### YOUR TASK:
Beneath this line is the data. Output exactly the lines from the line with "(428, 511) = (270, 388): purple tree -> none" to the line with "(553, 640) = (170, 564): purple", both ends included, and nothing more.

### ENTRIES SUPPLIED:
· · · · ·
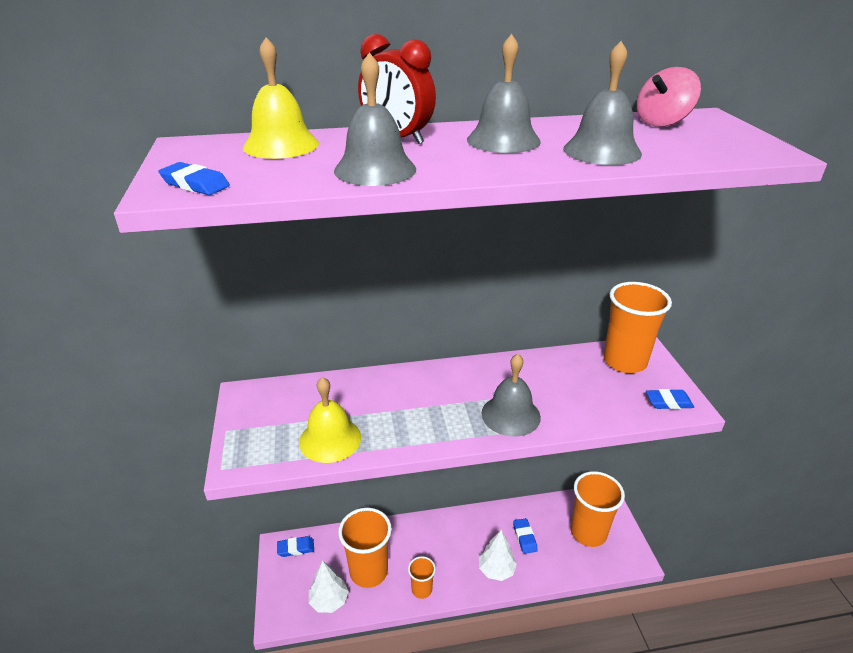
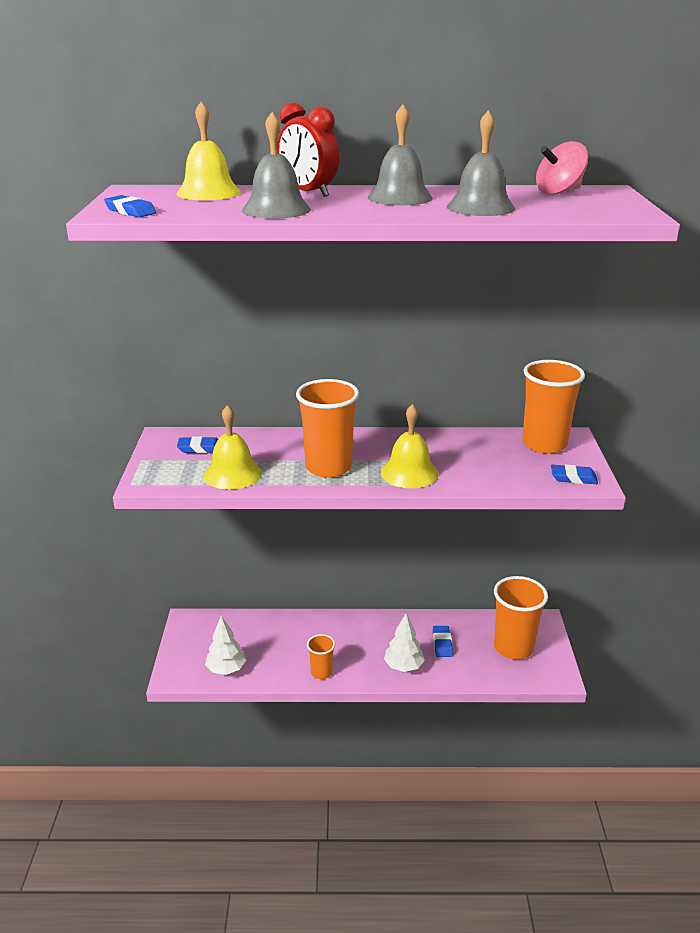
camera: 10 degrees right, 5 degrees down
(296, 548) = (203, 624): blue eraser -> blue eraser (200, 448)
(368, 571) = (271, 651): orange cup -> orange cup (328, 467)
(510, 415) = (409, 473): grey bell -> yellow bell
· · · · ·
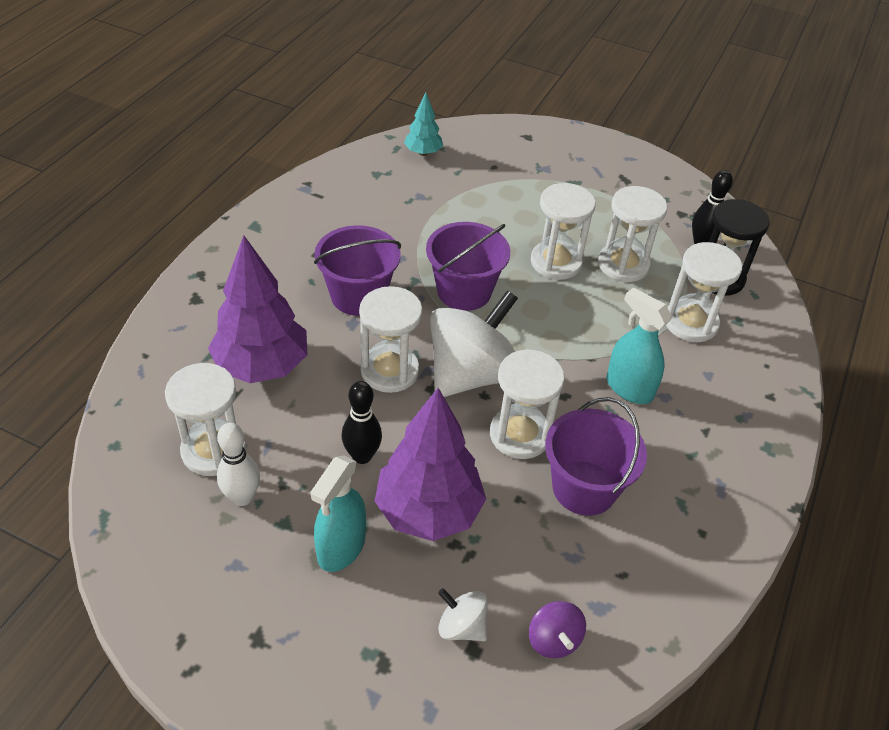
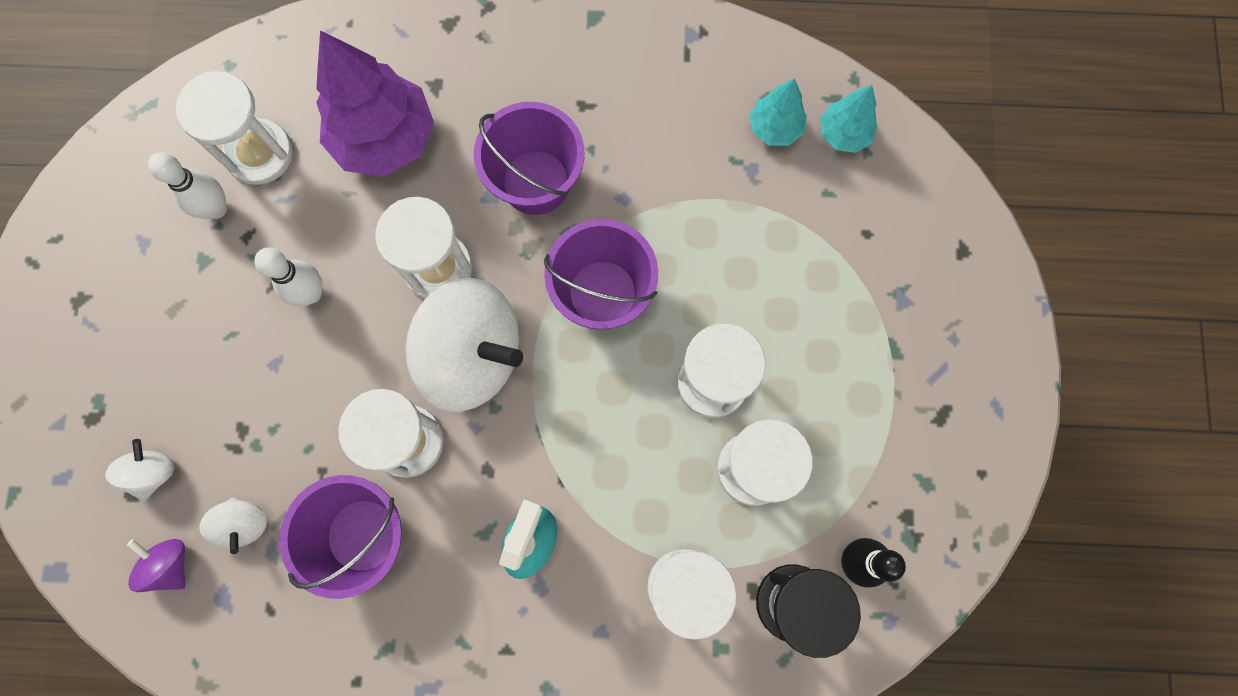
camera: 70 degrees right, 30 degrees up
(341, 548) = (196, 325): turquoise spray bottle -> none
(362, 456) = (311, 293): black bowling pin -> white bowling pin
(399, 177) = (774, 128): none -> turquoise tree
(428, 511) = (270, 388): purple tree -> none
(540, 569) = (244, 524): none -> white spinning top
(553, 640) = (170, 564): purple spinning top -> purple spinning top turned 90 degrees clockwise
· · · · ·
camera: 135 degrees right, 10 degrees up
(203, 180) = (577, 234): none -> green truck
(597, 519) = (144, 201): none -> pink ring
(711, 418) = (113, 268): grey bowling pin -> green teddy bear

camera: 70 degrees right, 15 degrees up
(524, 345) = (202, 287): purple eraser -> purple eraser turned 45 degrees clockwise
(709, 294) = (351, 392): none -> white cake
· · · · ·
### RESPONSE AREA:
(428, 511) = (270, 388): purple tree -> none
(540, 569) = (244, 524): none -> white spinning top
(553, 640) = (170, 564): purple spinning top -> purple spinning top turned 90 degrees clockwise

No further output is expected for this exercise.